Input data START
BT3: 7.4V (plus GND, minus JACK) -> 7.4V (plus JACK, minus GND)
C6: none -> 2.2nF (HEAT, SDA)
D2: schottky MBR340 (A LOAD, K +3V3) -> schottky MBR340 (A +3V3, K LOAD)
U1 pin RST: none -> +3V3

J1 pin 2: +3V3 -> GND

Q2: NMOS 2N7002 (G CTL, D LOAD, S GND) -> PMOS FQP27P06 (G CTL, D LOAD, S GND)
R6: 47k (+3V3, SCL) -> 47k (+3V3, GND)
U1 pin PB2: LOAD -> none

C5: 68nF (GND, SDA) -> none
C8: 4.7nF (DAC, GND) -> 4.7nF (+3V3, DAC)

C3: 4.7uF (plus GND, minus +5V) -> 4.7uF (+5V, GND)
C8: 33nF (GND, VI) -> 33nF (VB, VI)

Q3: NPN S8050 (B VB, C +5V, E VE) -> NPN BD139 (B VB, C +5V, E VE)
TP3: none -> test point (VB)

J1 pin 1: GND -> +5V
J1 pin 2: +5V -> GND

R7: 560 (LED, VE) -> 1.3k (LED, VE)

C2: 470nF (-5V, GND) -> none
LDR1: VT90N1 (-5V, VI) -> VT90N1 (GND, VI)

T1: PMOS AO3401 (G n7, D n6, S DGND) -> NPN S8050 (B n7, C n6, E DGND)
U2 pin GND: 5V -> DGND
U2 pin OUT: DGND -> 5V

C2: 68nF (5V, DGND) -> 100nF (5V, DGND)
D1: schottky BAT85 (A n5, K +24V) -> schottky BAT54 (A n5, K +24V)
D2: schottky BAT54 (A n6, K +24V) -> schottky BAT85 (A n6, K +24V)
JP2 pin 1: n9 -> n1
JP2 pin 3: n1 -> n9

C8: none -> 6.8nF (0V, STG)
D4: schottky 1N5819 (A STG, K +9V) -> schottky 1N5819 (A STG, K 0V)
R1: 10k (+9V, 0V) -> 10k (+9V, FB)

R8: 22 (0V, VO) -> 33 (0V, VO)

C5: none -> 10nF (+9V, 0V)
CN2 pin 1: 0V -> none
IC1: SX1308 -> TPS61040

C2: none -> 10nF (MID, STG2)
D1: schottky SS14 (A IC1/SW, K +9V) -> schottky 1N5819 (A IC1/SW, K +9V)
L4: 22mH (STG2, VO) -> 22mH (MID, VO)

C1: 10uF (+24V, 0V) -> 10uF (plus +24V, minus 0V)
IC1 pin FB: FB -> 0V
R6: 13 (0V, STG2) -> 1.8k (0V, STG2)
Input data END
▶ Prompt
Each entry needs to be transcribed exactly.

▶ Answer to this task
BT3: 7.4V (plus GND, minus JACK) -> 7.4V (plus JACK, minus GND)
C6: none -> 2.2nF (HEAT, SDA)
D2: schottky MBR340 (A LOAD, K +3V3) -> schottky MBR340 (A +3V3, K LOAD)
U1 pin RST: none -> +3V3

J1 pin 2: +3V3 -> GND

Q2: NMOS 2N7002 (G CTL, D LOAD, S GND) -> PMOS FQP27P06 (G CTL, D LOAD, S GND)
R6: 47k (+3V3, SCL) -> 47k (+3V3, GND)
U1 pin PB2: LOAD -> none

C5: 68nF (GND, SDA) -> none
C8: 4.7nF (DAC, GND) -> 4.7nF (+3V3, DAC)

C3: 4.7uF (plus GND, minus +5V) -> 4.7uF (+5V, GND)
C8: 33nF (GND, VI) -> 33nF (VB, VI)

Q3: NPN S8050 (B VB, C +5V, E VE) -> NPN BD139 (B VB, C +5V, E VE)
TP3: none -> test point (VB)

J1 pin 1: GND -> +5V
J1 pin 2: +5V -> GND

R7: 560 (LED, VE) -> 1.3k (LED, VE)

C2: 470nF (-5V, GND) -> none
LDR1: VT90N1 (-5V, VI) -> VT90N1 (GND, VI)

T1: PMOS AO3401 (G n7, D n6, S DGND) -> NPN S8050 (B n7, C n6, E DGND)
U2 pin GND: 5V -> DGND
U2 pin OUT: DGND -> 5V

C2: 68nF (5V, DGND) -> 100nF (5V, DGND)
D1: schottky BAT85 (A n5, K +24V) -> schottky BAT54 (A n5, K +24V)
D2: schottky BAT54 (A n6, K +24V) -> schottky BAT85 (A n6, K +24V)
JP2 pin 1: n9 -> n1
JP2 pin 3: n1 -> n9

C8: none -> 6.8nF (0V, STG)
D4: schottky 1N5819 (A STG, K +9V) -> schottky 1N5819 (A STG, K 0V)
R1: 10k (+9V, 0V) -> 10k (+9V, FB)

R8: 22 (0V, VO) -> 33 (0V, VO)

C5: none -> 10nF (+9V, 0V)
CN2 pin 1: 0V -> none
IC1: SX1308 -> TPS61040

C2: none -> 10nF (MID, STG2)
D1: schottky SS14 (A IC1/SW, K +9V) -> schottky 1N5819 (A IC1/SW, K +9V)
L4: 22mH (STG2, VO) -> 22mH (MID, VO)

C1: 10uF (+24V, 0V) -> 10uF (plus +24V, minus 0V)
IC1 pin FB: FB -> 0V
R6: 13 (0V, STG2) -> 1.8k (0V, STG2)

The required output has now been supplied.